▸ TASK BRIEF: Transcribe the data below verbatim from the line with "S201: button (DGND, n7) -> button (VA, n7)" to the line with "C13: 15uF (plus". Include both of those lines.

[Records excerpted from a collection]
____

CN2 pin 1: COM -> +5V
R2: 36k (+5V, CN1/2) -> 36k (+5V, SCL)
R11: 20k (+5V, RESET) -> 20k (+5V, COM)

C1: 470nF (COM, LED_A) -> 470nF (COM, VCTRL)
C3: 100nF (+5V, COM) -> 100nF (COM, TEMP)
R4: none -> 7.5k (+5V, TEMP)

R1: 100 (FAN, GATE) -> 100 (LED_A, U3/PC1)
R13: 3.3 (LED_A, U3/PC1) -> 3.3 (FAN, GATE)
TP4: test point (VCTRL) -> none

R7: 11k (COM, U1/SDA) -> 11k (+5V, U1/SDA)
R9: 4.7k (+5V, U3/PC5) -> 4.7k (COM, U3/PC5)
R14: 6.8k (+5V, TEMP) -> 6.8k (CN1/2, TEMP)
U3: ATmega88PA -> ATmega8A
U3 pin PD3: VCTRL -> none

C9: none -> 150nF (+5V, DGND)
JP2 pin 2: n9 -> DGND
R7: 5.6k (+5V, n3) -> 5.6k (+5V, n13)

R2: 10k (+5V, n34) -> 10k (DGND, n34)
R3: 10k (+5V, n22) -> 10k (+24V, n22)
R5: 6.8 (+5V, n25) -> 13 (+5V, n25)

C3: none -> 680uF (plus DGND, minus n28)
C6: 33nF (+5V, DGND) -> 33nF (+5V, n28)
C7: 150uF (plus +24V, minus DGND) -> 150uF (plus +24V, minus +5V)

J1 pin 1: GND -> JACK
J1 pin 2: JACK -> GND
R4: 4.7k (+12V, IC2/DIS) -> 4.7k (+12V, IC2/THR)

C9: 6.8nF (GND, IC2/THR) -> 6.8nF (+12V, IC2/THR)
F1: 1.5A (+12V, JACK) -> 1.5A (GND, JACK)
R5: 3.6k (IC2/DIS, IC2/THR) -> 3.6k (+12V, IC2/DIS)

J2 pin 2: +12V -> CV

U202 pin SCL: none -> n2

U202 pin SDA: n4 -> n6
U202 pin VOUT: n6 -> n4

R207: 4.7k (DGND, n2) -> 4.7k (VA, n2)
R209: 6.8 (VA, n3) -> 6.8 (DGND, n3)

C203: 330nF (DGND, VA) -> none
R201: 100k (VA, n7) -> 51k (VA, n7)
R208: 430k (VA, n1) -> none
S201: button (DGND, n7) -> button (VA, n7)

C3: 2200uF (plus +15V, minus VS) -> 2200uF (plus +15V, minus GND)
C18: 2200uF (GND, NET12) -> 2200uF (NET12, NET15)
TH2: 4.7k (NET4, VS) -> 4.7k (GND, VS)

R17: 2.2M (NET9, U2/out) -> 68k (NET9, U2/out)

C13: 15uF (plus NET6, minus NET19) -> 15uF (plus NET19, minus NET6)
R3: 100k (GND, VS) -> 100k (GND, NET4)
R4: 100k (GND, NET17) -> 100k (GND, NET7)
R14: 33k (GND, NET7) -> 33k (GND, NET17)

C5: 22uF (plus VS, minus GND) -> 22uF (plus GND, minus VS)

____

▸ SOLUTION TO THE PROBLEM:
S201: button (DGND, n7) -> button (VA, n7)

C3: 2200uF (plus +15V, minus VS) -> 2200uF (plus +15V, minus GND)
C18: 2200uF (GND, NET12) -> 2200uF (NET12, NET15)
TH2: 4.7k (NET4, VS) -> 4.7k (GND, VS)

R17: 2.2M (NET9, U2/out) -> 68k (NET9, U2/out)

C13: 15uF (plus NET6, minus NET19) -> 15uF (plus NET19, minus NET6)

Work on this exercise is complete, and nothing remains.